Problem ▸
Please repeat the lines below exactly. Begin with the line containing "LUX2 pin VCC: none -> 5V" and go on through the line containing "DHT2 pin VCC: 5V -> 3V3".
-- Provided records follows --
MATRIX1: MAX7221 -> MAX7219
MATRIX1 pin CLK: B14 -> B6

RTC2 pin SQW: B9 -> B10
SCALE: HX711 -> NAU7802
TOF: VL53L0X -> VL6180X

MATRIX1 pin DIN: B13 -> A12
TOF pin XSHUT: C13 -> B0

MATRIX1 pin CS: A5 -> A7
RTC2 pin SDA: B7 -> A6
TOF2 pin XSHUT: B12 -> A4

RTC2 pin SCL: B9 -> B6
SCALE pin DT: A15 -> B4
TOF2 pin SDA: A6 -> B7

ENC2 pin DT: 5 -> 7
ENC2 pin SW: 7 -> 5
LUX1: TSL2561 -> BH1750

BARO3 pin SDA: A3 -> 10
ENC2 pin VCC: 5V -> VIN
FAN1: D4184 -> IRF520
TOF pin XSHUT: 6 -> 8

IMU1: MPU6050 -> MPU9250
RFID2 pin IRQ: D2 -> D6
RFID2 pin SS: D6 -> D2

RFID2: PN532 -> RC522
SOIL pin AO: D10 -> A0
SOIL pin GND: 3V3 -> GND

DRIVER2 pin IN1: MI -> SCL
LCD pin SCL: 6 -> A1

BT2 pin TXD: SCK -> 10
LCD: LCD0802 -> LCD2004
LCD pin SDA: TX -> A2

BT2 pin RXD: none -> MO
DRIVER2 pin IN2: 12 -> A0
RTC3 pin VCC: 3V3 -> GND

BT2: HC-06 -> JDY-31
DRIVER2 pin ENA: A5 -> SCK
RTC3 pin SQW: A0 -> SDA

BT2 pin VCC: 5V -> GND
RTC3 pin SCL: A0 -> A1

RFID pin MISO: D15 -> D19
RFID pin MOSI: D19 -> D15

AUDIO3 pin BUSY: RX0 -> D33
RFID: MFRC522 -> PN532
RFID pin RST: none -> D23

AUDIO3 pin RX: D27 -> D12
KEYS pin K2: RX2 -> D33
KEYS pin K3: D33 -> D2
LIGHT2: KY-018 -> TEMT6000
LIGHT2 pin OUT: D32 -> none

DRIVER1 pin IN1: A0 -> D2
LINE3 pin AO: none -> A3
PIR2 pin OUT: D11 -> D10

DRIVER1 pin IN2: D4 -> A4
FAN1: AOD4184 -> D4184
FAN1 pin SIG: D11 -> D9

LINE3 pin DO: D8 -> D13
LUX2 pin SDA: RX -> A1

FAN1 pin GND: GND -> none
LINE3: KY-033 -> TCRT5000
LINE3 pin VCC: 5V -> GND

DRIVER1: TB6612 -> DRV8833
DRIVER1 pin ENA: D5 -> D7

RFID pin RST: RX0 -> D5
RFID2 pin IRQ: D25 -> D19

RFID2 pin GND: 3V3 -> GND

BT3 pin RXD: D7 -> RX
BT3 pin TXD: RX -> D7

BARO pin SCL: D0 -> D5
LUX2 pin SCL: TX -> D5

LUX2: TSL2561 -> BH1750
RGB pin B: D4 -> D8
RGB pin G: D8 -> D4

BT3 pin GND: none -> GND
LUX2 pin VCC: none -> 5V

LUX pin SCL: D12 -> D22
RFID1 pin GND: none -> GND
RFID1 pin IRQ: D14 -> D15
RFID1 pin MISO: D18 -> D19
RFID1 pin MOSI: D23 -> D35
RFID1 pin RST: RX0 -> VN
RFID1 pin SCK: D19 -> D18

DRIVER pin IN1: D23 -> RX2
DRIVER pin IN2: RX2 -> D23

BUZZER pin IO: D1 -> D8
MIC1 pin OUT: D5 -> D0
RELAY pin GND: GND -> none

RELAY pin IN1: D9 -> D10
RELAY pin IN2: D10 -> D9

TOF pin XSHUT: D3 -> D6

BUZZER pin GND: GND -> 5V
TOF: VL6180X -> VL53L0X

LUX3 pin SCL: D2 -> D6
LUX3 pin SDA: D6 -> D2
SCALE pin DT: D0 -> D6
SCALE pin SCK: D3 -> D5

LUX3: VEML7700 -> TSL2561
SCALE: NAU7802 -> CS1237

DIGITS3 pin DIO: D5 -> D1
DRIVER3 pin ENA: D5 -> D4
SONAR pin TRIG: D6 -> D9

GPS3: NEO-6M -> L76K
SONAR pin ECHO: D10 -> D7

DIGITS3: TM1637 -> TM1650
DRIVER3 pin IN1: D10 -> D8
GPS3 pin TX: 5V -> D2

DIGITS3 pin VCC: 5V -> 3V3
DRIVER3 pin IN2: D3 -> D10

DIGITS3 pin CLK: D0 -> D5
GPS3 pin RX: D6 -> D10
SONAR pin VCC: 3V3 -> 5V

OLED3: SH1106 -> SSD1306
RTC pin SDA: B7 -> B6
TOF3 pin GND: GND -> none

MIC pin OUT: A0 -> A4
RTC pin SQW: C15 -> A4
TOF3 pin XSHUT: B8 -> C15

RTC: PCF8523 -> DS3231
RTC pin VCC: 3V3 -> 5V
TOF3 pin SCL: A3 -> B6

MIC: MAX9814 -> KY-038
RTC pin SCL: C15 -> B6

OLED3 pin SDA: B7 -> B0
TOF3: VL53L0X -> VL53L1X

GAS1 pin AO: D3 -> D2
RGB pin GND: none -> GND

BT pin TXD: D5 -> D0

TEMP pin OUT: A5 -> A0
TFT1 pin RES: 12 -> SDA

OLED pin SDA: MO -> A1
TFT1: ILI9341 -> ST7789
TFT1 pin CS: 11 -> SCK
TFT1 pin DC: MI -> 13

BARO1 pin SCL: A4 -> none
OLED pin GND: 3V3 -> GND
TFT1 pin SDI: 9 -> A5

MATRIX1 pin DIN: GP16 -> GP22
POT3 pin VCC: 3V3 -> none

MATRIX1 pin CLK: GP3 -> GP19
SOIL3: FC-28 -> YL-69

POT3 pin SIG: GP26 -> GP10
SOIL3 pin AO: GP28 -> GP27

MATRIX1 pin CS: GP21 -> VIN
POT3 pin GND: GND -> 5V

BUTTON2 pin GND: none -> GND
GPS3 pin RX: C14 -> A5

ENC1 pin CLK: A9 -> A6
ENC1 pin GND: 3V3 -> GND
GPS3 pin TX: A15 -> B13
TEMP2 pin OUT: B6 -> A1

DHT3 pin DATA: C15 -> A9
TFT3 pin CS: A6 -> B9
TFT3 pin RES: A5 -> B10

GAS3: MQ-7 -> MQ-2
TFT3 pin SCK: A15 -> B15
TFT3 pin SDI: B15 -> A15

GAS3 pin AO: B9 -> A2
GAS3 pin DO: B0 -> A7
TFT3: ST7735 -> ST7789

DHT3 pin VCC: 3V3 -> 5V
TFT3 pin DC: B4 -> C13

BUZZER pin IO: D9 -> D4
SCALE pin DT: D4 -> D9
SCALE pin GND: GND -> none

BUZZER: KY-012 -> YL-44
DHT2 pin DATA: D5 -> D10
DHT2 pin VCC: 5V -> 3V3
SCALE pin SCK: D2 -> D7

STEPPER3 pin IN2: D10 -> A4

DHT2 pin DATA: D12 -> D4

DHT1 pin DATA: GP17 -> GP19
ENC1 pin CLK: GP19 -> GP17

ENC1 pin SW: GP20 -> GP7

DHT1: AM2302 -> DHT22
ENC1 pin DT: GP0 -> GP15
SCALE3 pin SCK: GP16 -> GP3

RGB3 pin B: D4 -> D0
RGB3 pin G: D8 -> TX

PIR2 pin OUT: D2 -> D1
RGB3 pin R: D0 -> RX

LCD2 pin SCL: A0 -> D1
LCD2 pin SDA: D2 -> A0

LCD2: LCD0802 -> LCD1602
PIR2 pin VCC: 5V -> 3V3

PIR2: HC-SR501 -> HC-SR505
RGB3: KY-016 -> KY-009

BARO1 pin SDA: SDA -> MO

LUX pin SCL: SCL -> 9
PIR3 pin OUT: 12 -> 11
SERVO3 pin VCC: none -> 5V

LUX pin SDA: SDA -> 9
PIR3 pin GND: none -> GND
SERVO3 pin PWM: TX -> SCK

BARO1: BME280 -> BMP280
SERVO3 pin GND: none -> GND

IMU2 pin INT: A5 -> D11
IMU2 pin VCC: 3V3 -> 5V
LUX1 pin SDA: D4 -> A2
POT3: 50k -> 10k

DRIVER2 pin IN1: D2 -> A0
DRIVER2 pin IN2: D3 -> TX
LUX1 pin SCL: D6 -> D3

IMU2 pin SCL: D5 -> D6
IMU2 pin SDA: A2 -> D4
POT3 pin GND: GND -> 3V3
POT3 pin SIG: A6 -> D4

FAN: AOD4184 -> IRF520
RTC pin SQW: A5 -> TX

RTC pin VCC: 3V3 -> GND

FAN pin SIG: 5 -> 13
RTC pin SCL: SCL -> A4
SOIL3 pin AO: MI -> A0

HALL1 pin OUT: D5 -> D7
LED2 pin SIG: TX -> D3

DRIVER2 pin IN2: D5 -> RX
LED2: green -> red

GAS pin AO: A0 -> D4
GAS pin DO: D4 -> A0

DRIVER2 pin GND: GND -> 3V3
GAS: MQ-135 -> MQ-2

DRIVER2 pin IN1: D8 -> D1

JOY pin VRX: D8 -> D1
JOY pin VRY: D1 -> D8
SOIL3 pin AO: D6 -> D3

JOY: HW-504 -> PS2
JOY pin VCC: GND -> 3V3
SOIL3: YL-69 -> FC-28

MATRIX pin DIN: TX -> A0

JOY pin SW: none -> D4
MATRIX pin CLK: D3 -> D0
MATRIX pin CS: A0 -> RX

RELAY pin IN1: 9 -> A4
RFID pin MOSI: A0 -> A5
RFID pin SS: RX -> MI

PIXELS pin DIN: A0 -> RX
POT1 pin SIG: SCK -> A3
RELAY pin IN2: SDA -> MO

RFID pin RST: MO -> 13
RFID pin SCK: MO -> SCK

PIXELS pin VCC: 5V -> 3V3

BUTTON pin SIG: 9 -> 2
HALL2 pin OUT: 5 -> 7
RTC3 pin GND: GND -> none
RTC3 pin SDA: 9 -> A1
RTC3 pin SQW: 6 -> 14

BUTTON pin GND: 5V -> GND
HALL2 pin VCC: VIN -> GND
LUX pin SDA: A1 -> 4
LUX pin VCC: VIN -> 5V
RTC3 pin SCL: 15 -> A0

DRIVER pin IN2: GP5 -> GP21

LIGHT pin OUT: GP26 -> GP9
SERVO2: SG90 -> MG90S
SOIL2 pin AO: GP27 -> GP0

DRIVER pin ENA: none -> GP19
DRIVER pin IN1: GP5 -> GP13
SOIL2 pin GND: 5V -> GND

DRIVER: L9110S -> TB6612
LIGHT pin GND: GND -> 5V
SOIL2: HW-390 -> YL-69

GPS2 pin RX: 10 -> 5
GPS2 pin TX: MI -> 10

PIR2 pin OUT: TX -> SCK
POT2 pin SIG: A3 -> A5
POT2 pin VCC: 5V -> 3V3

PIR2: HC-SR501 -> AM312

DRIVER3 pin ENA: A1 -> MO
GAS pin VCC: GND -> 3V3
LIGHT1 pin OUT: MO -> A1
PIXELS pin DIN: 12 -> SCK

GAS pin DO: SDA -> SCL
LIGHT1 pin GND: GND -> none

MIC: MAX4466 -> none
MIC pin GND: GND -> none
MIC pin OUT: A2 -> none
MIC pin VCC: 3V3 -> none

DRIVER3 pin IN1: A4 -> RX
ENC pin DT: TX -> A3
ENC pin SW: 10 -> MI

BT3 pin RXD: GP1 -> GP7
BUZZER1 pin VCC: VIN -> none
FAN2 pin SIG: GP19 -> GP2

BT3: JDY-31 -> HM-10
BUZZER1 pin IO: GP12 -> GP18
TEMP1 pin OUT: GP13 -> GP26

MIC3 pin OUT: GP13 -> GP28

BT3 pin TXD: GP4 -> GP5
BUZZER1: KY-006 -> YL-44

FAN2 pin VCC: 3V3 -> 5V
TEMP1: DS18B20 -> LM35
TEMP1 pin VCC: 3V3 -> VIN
-- Provided records concluded --
Task answer ▸
LUX2 pin VCC: none -> 5V

LUX pin SCL: D12 -> D22
RFID1 pin GND: none -> GND
RFID1 pin IRQ: D14 -> D15
RFID1 pin MISO: D18 -> D19
RFID1 pin MOSI: D23 -> D35
RFID1 pin RST: RX0 -> VN
RFID1 pin SCK: D19 -> D18

DRIVER pin IN1: D23 -> RX2
DRIVER pin IN2: RX2 -> D23

BUZZER pin IO: D1 -> D8
MIC1 pin OUT: D5 -> D0
RELAY pin GND: GND -> none

RELAY pin IN1: D9 -> D10
RELAY pin IN2: D10 -> D9

TOF pin XSHUT: D3 -> D6

BUZZER pin GND: GND -> 5V
TOF: VL6180X -> VL53L0X

LUX3 pin SCL: D2 -> D6
LUX3 pin SDA: D6 -> D2
SCALE pin DT: D0 -> D6
SCALE pin SCK: D3 -> D5

LUX3: VEML7700 -> TSL2561
SCALE: NAU7802 -> CS1237

DIGITS3 pin DIO: D5 -> D1
DRIVER3 pin ENA: D5 -> D4
SONAR pin TRIG: D6 -> D9

GPS3: NEO-6M -> L76K
SONAR pin ECHO: D10 -> D7

DIGITS3: TM1637 -> TM1650
DRIVER3 pin IN1: D10 -> D8
GPS3 pin TX: 5V -> D2

DIGITS3 pin VCC: 5V -> 3V3
DRIVER3 pin IN2: D3 -> D10

DIGITS3 pin CLK: D0 -> D5
GPS3 pin RX: D6 -> D10
SONAR pin VCC: 3V3 -> 5V

OLED3: SH1106 -> SSD1306
RTC pin SDA: B7 -> B6
TOF3 pin GND: GND -> none

MIC pin OUT: A0 -> A4
RTC pin SQW: C15 -> A4
TOF3 pin XSHUT: B8 -> C15

RTC: PCF8523 -> DS3231
RTC pin VCC: 3V3 -> 5V
TOF3 pin SCL: A3 -> B6

MIC: MAX9814 -> KY-038
RTC pin SCL: C15 -> B6

OLED3 pin SDA: B7 -> B0
TOF3: VL53L0X -> VL53L1X

GAS1 pin AO: D3 -> D2
RGB pin GND: none -> GND

BT pin TXD: D5 -> D0

TEMP pin OUT: A5 -> A0
TFT1 pin RES: 12 -> SDA

OLED pin SDA: MO -> A1
TFT1: ILI9341 -> ST7789
TFT1 pin CS: 11 -> SCK
TFT1 pin DC: MI -> 13

BARO1 pin SCL: A4 -> none
OLED pin GND: 3V3 -> GND
TFT1 pin SDI: 9 -> A5

MATRIX1 pin DIN: GP16 -> GP22
POT3 pin VCC: 3V3 -> none

MATRIX1 pin CLK: GP3 -> GP19
SOIL3: FC-28 -> YL-69

POT3 pin SIG: GP26 -> GP10
SOIL3 pin AO: GP28 -> GP27

MATRIX1 pin CS: GP21 -> VIN
POT3 pin GND: GND -> 5V

BUTTON2 pin GND: none -> GND
GPS3 pin RX: C14 -> A5

ENC1 pin CLK: A9 -> A6
ENC1 pin GND: 3V3 -> GND
GPS3 pin TX: A15 -> B13
TEMP2 pin OUT: B6 -> A1

DHT3 pin DATA: C15 -> A9
TFT3 pin CS: A6 -> B9
TFT3 pin RES: A5 -> B10

GAS3: MQ-7 -> MQ-2
TFT3 pin SCK: A15 -> B15
TFT3 pin SDI: B15 -> A15

GAS3 pin AO: B9 -> A2
GAS3 pin DO: B0 -> A7
TFT3: ST7735 -> ST7789

DHT3 pin VCC: 3V3 -> 5V
TFT3 pin DC: B4 -> C13

BUZZER pin IO: D9 -> D4
SCALE pin DT: D4 -> D9
SCALE pin GND: GND -> none

BUZZER: KY-012 -> YL-44
DHT2 pin DATA: D5 -> D10
DHT2 pin VCC: 5V -> 3V3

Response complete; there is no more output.